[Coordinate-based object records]

#####

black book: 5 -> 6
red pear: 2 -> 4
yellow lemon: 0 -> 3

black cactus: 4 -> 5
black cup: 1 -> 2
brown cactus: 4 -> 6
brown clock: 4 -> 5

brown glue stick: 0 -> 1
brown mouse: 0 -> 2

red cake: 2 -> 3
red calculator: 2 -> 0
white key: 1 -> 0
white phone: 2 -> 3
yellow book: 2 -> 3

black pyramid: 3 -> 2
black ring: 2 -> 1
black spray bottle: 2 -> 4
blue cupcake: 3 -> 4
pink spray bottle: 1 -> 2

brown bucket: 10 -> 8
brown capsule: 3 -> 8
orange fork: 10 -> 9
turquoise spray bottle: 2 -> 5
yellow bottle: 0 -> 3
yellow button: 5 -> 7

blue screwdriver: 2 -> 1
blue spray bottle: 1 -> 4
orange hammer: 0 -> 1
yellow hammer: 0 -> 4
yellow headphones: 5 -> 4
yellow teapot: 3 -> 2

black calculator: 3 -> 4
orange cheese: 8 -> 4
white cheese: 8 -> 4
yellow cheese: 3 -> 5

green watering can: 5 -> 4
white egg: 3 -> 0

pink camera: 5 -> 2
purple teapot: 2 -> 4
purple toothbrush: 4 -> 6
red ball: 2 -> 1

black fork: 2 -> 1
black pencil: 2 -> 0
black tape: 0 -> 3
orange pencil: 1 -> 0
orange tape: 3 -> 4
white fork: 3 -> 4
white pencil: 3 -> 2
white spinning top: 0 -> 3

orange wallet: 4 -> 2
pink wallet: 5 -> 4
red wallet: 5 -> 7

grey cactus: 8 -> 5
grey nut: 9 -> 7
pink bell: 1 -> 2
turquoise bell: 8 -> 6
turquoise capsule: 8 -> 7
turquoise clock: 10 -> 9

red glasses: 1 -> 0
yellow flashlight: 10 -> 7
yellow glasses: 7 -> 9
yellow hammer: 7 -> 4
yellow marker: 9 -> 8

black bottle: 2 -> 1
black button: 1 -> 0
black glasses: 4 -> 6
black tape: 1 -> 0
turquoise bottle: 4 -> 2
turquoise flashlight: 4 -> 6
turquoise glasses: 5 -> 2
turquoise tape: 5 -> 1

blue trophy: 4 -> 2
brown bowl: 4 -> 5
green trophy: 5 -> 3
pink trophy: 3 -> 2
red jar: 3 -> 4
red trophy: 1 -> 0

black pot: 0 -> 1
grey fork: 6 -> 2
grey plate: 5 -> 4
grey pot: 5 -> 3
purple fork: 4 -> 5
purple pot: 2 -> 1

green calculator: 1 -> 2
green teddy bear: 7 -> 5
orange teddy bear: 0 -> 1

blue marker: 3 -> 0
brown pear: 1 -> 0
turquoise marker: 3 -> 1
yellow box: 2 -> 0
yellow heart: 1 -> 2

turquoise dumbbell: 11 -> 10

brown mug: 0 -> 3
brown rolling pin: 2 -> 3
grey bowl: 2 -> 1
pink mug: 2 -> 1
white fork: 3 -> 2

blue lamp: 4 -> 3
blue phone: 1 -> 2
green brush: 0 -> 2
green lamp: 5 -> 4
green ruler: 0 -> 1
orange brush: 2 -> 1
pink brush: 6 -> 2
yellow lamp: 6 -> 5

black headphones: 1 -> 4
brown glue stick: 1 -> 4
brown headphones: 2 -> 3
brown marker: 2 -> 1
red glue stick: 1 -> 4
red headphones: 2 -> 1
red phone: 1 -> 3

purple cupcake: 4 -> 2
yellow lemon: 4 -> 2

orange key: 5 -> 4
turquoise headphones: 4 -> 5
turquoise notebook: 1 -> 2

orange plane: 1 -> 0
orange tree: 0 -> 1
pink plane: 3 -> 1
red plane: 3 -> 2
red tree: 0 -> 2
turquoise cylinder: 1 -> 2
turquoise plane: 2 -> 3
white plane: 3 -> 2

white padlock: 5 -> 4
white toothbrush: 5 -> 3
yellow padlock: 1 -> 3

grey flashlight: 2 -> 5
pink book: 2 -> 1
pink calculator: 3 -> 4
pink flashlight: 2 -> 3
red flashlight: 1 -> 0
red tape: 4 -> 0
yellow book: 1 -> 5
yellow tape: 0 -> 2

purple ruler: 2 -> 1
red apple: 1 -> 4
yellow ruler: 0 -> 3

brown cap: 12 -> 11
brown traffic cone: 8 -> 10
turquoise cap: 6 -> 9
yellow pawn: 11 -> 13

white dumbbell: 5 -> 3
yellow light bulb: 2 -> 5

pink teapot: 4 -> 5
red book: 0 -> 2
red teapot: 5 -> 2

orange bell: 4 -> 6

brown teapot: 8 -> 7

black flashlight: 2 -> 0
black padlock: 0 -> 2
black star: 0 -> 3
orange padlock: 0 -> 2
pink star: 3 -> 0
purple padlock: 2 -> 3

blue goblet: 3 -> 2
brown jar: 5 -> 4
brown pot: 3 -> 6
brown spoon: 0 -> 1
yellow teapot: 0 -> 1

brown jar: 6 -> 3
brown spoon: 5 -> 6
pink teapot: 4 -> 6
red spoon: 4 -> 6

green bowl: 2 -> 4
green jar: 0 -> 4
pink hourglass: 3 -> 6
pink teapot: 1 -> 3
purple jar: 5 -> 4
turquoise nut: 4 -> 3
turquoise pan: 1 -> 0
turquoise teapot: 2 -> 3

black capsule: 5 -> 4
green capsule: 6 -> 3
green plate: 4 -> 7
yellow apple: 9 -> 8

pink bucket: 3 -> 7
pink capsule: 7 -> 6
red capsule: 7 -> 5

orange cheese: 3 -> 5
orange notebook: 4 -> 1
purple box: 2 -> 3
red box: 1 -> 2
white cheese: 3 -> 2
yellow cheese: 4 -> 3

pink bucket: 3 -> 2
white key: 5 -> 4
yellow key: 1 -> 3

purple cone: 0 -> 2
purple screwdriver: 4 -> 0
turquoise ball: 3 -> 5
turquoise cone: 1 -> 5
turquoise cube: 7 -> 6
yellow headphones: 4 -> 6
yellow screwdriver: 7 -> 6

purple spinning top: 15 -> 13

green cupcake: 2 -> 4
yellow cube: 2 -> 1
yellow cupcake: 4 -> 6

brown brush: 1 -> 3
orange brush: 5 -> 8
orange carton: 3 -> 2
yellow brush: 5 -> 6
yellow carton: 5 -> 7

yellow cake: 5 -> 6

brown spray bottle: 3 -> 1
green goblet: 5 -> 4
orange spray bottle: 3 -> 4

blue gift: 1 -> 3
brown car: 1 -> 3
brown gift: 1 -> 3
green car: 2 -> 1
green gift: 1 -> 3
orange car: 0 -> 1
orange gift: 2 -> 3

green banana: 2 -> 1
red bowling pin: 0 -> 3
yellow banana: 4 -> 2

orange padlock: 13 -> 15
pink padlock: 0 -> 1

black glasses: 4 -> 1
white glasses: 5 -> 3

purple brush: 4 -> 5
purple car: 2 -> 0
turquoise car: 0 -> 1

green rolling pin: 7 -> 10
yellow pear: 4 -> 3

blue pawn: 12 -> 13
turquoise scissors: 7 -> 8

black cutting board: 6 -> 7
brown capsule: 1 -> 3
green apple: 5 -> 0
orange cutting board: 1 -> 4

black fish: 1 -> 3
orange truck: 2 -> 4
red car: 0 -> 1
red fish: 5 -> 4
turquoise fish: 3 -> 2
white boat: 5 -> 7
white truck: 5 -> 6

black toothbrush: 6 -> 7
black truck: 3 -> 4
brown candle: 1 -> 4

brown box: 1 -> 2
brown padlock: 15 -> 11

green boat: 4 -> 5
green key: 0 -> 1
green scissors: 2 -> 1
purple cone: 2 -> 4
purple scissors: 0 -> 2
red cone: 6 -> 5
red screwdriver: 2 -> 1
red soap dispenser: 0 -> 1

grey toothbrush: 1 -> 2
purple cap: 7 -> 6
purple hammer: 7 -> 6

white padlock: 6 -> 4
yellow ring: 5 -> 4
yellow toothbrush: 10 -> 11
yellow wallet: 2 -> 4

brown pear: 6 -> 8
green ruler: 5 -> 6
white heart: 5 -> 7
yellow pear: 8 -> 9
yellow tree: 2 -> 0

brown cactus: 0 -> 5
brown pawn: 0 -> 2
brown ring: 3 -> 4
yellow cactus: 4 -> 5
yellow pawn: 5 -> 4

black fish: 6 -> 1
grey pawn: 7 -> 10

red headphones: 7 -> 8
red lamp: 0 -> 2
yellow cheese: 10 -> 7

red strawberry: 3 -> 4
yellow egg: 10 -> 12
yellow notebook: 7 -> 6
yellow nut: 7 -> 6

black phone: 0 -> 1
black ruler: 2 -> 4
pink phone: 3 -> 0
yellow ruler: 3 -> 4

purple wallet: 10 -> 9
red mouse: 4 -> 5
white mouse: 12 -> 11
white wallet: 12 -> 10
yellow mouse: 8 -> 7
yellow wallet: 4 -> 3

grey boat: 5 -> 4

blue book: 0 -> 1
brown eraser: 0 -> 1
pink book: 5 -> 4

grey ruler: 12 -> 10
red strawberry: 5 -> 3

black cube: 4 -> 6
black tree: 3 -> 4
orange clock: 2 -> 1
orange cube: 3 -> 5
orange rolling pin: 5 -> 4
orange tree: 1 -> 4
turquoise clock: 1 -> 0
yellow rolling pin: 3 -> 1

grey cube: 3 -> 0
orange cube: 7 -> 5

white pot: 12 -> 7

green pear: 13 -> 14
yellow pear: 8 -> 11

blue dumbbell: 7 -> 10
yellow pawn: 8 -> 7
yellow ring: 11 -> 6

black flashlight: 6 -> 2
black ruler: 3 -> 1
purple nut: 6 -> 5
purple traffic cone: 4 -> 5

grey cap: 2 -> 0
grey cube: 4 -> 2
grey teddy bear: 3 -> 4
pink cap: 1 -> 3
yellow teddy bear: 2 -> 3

#####

[The task] There is a run of lines above from the one with "black truck: 3 -> 4" to the one with "green ruler: 5 -> 6"; print exactly that run, both ends included, and nothing else.

[Result of the exercise]
black truck: 3 -> 4
brown candle: 1 -> 4

brown box: 1 -> 2
brown padlock: 15 -> 11

green boat: 4 -> 5
green key: 0 -> 1
green scissors: 2 -> 1
purple cone: 2 -> 4
purple scissors: 0 -> 2
red cone: 6 -> 5
red screwdriver: 2 -> 1
red soap dispenser: 0 -> 1

grey toothbrush: 1 -> 2
purple cap: 7 -> 6
purple hammer: 7 -> 6

white padlock: 6 -> 4
yellow ring: 5 -> 4
yellow toothbrush: 10 -> 11
yellow wallet: 2 -> 4

brown pear: 6 -> 8
green ruler: 5 -> 6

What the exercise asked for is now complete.